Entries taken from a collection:
* * * * * * *

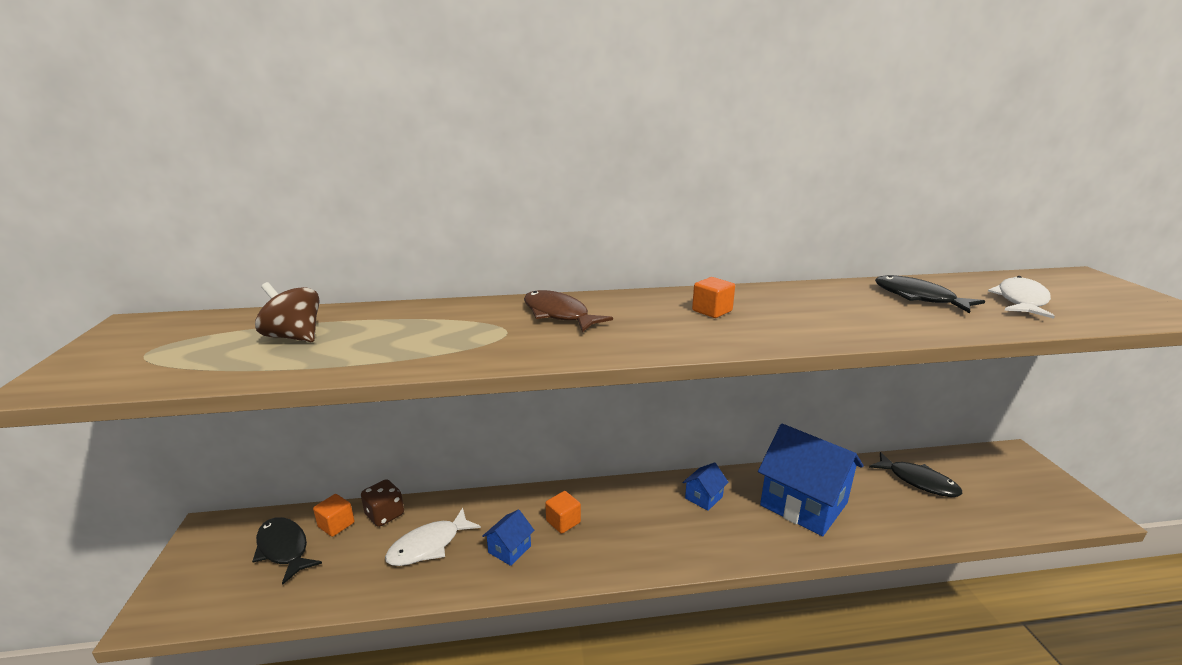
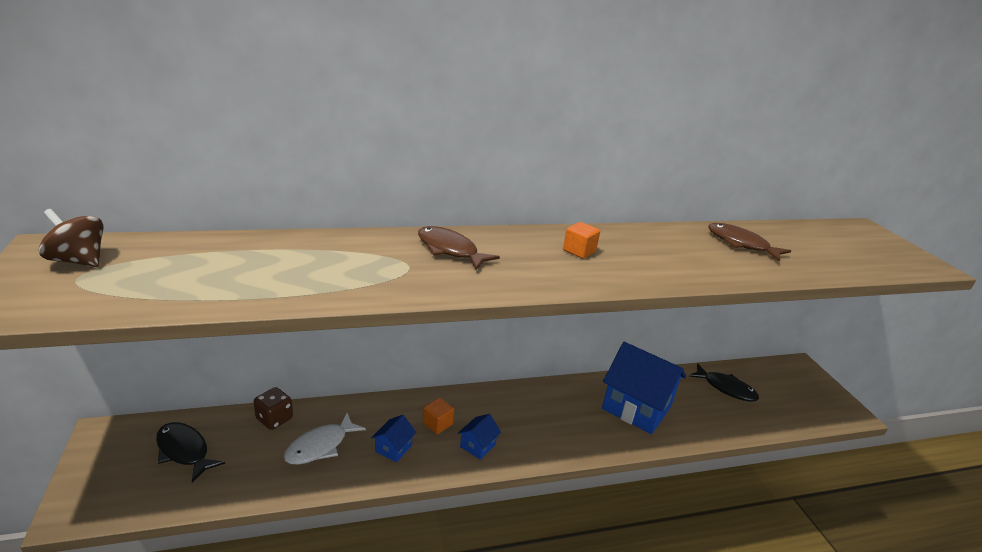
camera: 10 degrees left, 5 degrees up
(294, 337) = (215, 266): brown spinning top -> brown spinning top (78, 260)
(336, 525) = (230, 428): orange cube -> none
(703, 497) = (555, 402): blue house -> blue house (477, 446)
(918, 298) = (741, 244): black fish -> brown fish
(1021, 300) = (817, 250): white fish -> none

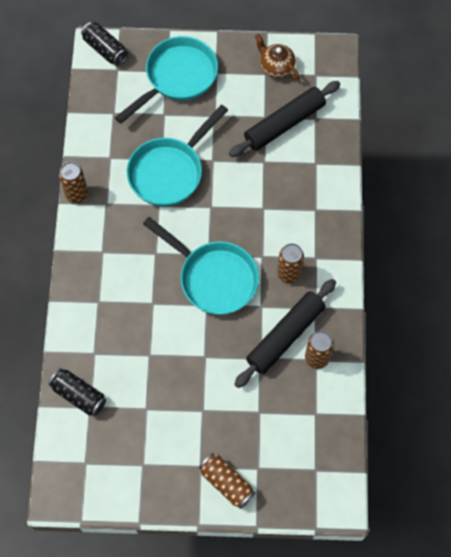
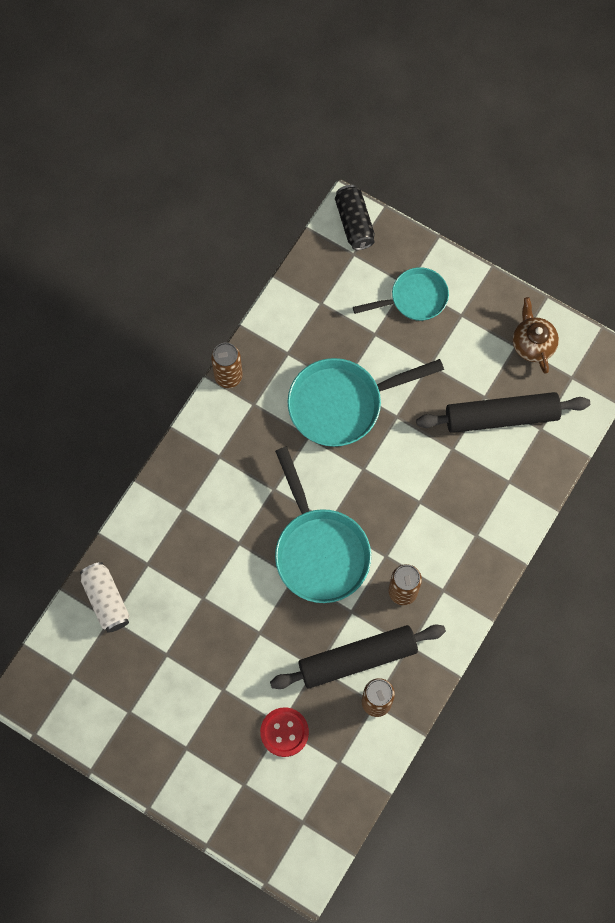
camera: 30 degrees right, 5 degrees up
(79, 395) = (106, 600): black can -> white can
(177, 78) = (414, 298): turquoise pan -> turquoise pan, size x0.62
(226, 483) = (202, 781): brown can -> none
(265, 415) = (284, 732): none -> red button

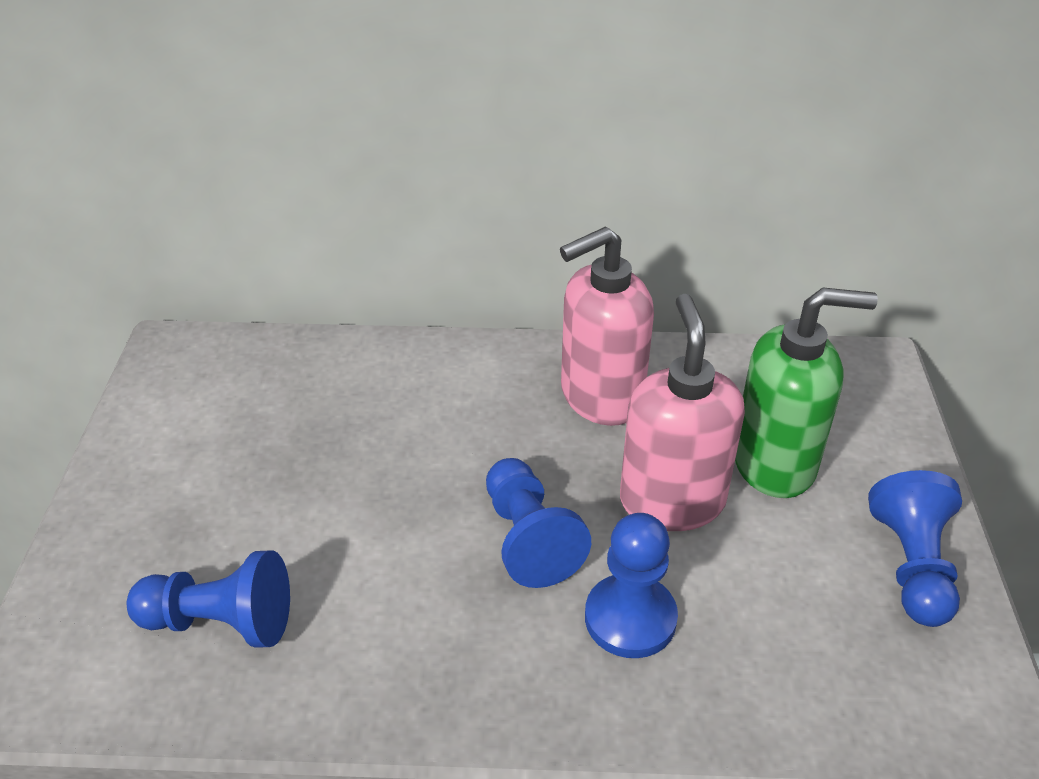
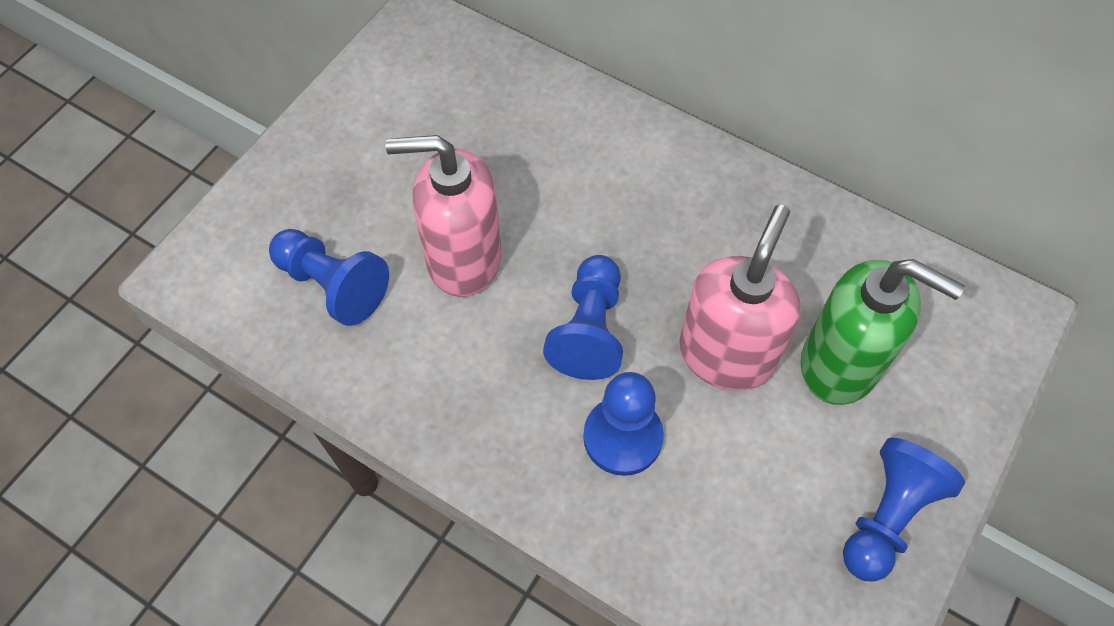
camera: 30 degrees right, 20 degrees up
(600, 397) = (733, 227): pink soap dispenser -> pink soap dispenser (463, 259)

* * * * * * *

> _Your objective_: Nothing should appear in the answer except the lines from the first line of the data through the line holding "camera: 30 degrees right, 5 degrees up", exactly as written, with pictures left out.

> _Output for this exercise_:
camera: 10 degrees left, 5 degrees up
(294, 337) = (215, 266): brown spinning top -> brown spinning top (78, 260)
(336, 525) = (230, 428): orange cube -> none
(703, 497) = (555, 402): blue house -> blue house (477, 446)
(918, 298) = (741, 244): black fish -> brown fish
(1021, 300) = (817, 250): white fish -> none

camera: 30 degrees right, 5 degrees up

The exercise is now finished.